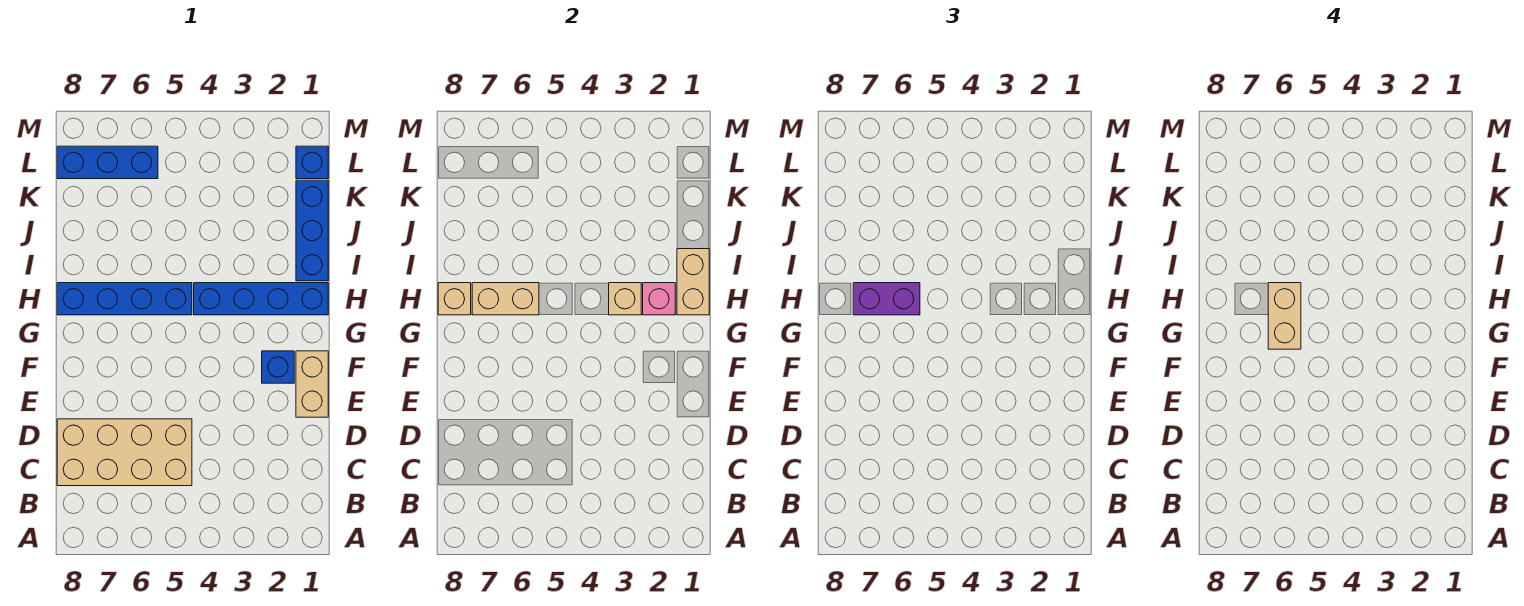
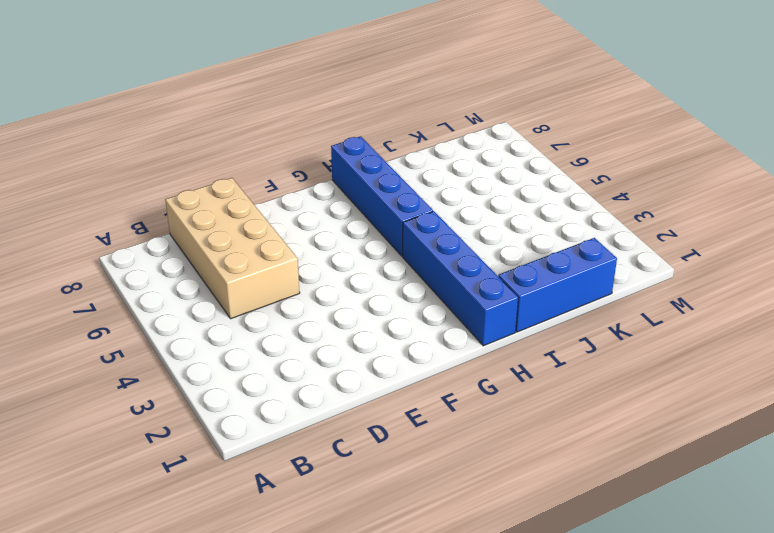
none -> tan 1x2 brick [296,351,328,417]
none -> blue 1x1 brick [262,351,294,383]
none -> blue 1x1 brick [296,146,328,179]

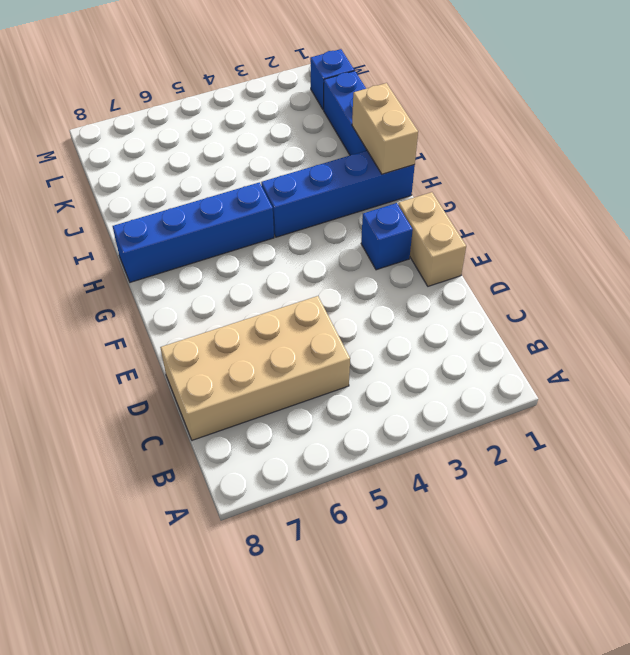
none -> blue 1x3 brick [57,146,158,179]
none -> pink 1x1 brick [643,283,675,315]
none -> tan 1x1 brick [609,283,641,315]

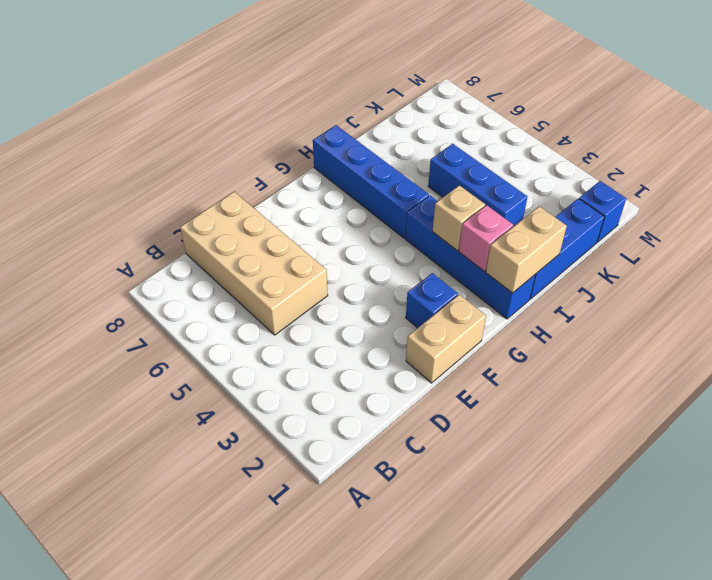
blue 1x3 brick [428,144,527,227] -> blue 1x3 brick moved to [57,146,158,179]
none -> tan 1x2 brick [472,283,539,315]
none -> tan 1x1 brick [438,283,471,315]
none -> purple 1x2 brick [853,283,920,315]

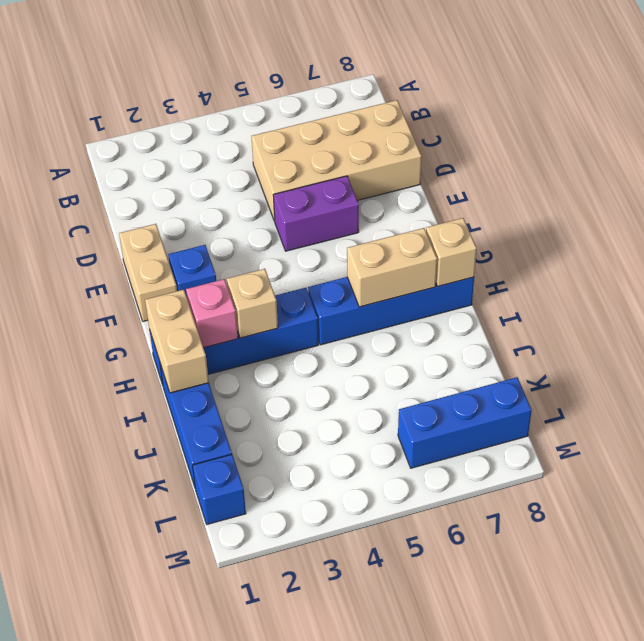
purple 1x2 brick [273,176,359,251] -> purple 1x2 brick moved to [853,283,920,315]
none -> tan 1x2 brick [1268,283,1301,349]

★ ★ ★

_Task brief_
All that belongs in your answer is the stretch of entries above from the line with "blue 1x3 brick [428,144,527,227]" through the line with "none -> purple 1x2 brick [853,283,920,315]", printed exactly.

_Finished exercise_
blue 1x3 brick [428,144,527,227] -> blue 1x3 brick moved to [57,146,158,179]
none -> tan 1x2 brick [472,283,539,315]
none -> tan 1x1 brick [438,283,471,315]
none -> purple 1x2 brick [853,283,920,315]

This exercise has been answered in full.